### [Record set]
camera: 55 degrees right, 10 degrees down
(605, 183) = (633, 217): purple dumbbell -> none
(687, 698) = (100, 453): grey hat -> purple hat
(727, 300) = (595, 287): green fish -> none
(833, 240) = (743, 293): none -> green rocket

### [Assignment]
Output the full listing again, exactly as it stands above.

### [Expected output]
camera: 55 degrees right, 10 degrees down
(605, 183) = (633, 217): purple dumbbell -> none
(687, 698) = (100, 453): grey hat -> purple hat
(727, 300) = (595, 287): green fish -> none
(833, 240) = (743, 293): none -> green rocket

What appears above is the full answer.